[Stored data]
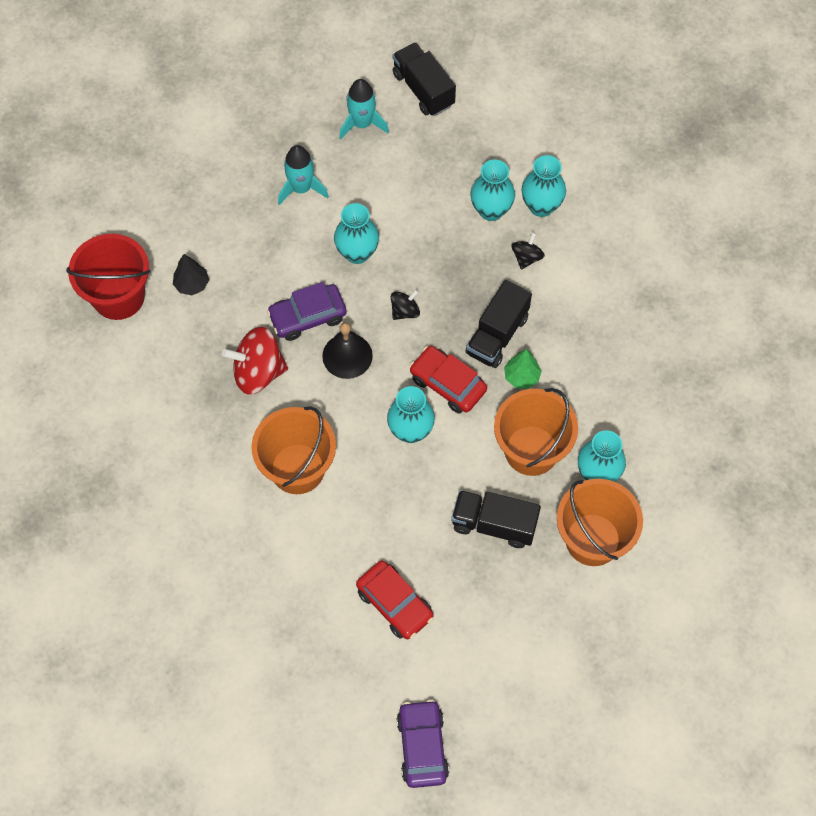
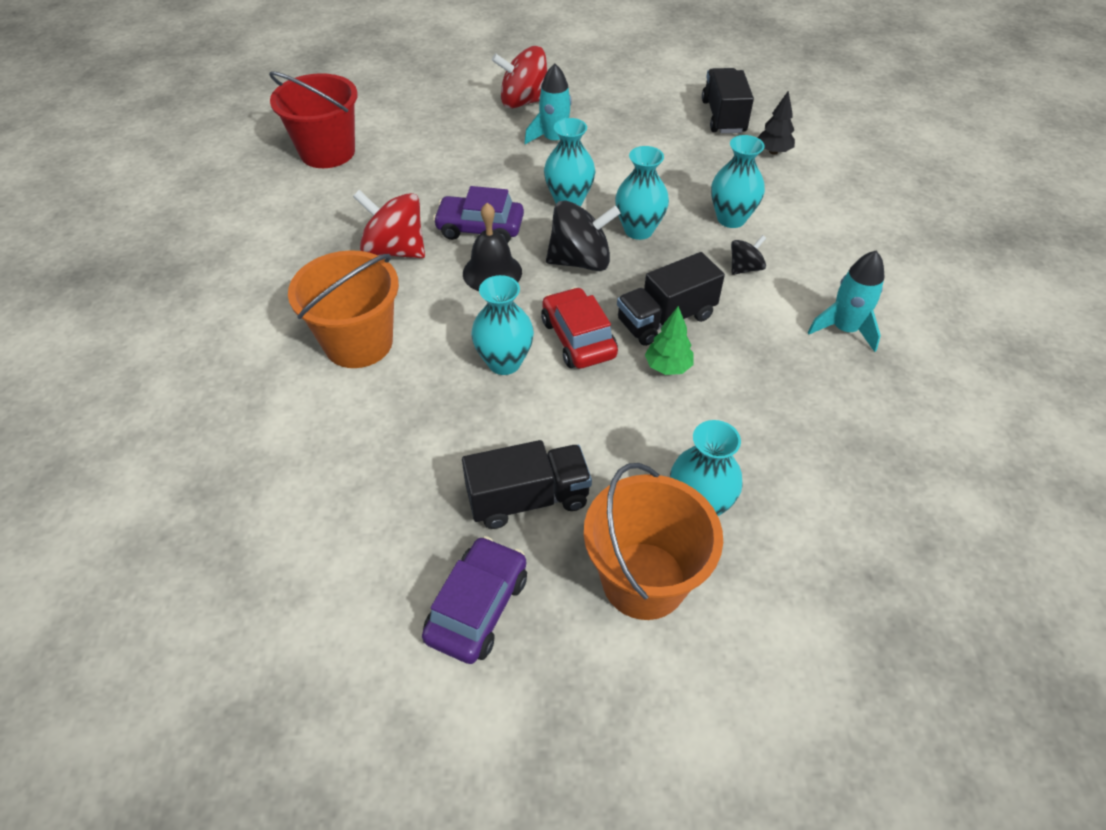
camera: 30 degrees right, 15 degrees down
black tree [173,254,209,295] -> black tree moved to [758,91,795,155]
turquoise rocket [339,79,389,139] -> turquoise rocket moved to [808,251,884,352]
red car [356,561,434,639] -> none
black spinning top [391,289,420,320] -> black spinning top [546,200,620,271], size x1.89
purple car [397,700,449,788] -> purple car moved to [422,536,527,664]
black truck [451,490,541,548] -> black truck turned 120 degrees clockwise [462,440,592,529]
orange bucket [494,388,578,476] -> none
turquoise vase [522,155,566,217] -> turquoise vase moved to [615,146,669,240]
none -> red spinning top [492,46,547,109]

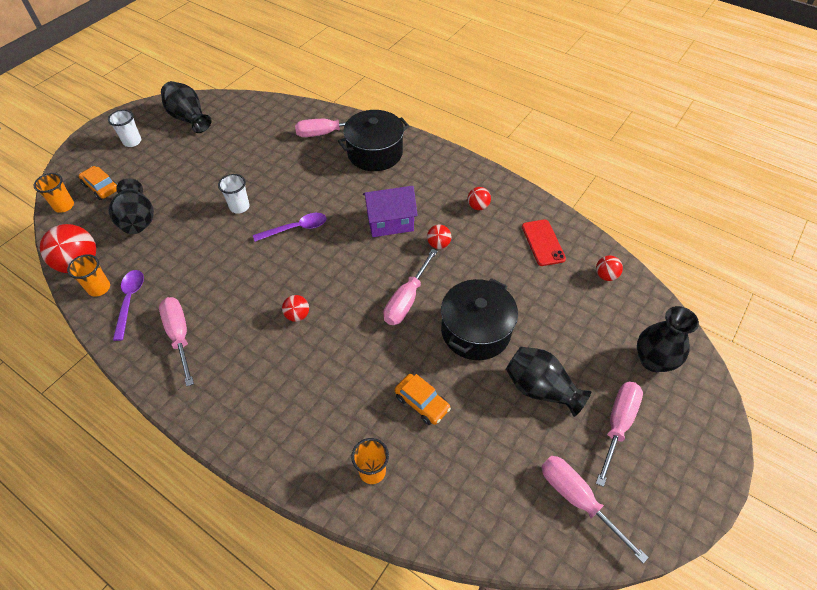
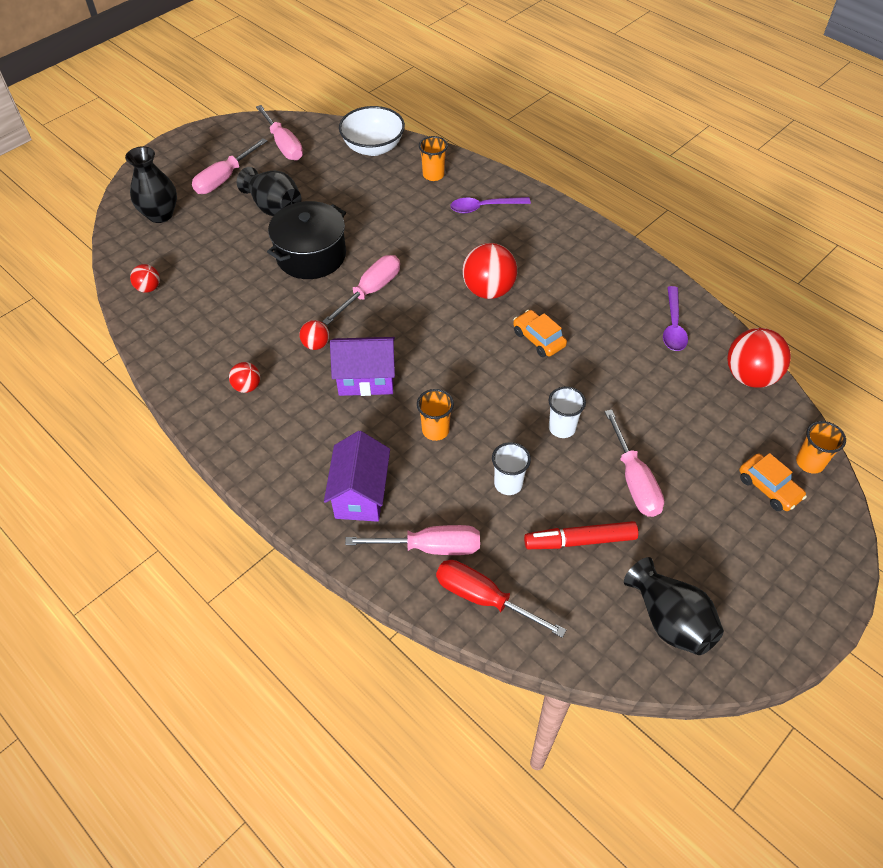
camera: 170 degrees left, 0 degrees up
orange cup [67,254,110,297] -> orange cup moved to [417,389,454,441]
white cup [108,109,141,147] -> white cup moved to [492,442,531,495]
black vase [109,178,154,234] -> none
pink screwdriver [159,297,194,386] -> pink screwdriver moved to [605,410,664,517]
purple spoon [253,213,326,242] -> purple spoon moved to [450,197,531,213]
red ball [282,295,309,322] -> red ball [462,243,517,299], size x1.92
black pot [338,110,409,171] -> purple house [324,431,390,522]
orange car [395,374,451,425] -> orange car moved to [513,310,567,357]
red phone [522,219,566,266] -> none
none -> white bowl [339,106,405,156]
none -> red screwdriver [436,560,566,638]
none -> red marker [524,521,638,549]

◆ Aim of the exercise: What you return must match the records above exactly, minus any images.

◆ Answer for the task:
camera: 30 degrees right, 15 degrees down
black tree [173,254,209,295] -> black tree moved to [758,91,795,155]
turquoise rocket [339,79,389,139] -> turquoise rocket moved to [808,251,884,352]
red car [356,561,434,639] -> none
black spinning top [391,289,420,320] -> black spinning top [546,200,620,271], size x1.89
purple car [397,700,449,788] -> purple car moved to [422,536,527,664]
black truck [451,490,541,548] -> black truck turned 120 degrees clockwise [462,440,592,529]
orange bucket [494,388,578,476] -> none
turquoise vase [522,155,566,217] -> turquoise vase moved to [615,146,669,240]
none -> red spinning top [492,46,547,109]

camera: 170 degrees left, 0 degrees up
orange cup [67,254,110,297] -> orange cup moved to [417,389,454,441]
white cup [108,109,141,147] -> white cup moved to [492,442,531,495]
black vase [109,178,154,234] -> none
pink screwdriver [159,297,194,386] -> pink screwdriver moved to [605,410,664,517]
purple spoon [253,213,326,242] -> purple spoon moved to [450,197,531,213]
red ball [282,295,309,322] -> red ball [462,243,517,299], size x1.92
black pot [338,110,409,171] -> purple house [324,431,390,522]
orange car [395,374,451,425] -> orange car moved to [513,310,567,357]
red phone [522,219,566,266] -> none
none -> white bowl [339,106,405,156]
none -> red screwdriver [436,560,566,638]
none -> red marker [524,521,638,549]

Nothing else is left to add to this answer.